● WHAT YOU ARE ASKED TO DO:
Update the listing from the line containing "Question: Among these points, which" through the end of the listing, replacing "camera" with "viewer" and leaving everything else unchanged.

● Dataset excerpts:
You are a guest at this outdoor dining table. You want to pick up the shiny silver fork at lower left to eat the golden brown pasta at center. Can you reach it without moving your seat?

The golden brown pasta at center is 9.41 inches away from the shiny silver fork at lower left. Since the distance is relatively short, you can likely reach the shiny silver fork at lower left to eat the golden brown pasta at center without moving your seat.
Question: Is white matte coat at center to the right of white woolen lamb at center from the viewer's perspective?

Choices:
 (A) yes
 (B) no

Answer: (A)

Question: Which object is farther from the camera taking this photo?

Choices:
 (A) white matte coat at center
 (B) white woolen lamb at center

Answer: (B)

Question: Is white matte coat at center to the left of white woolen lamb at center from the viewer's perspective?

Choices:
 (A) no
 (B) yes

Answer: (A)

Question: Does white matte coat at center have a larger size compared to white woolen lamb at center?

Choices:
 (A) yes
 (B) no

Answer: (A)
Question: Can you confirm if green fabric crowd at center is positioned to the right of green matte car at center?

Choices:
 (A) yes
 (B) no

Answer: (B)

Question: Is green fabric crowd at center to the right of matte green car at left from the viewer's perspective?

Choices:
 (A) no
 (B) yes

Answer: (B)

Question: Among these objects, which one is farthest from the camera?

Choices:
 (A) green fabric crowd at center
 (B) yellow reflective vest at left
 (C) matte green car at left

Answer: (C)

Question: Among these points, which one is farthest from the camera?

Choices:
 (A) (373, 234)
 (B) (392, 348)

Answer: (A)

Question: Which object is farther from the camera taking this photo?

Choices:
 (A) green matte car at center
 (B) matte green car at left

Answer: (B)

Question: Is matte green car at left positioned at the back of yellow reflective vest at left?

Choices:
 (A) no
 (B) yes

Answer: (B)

● REPLY:
Question: Among these points, which one is farthest from the viewer?

Choices:
 (A) (373, 234)
 (B) (392, 348)

Answer: (A)

Question: Which object is farther from the viewer taking this photo?

Choices:
 (A) green matte car at center
 (B) matte green car at left

Answer: (B)

Question: Is matte green car at left positioned at the back of yellow reflective vest at left?

Choices:
 (A) no
 (B) yes

Answer: (B)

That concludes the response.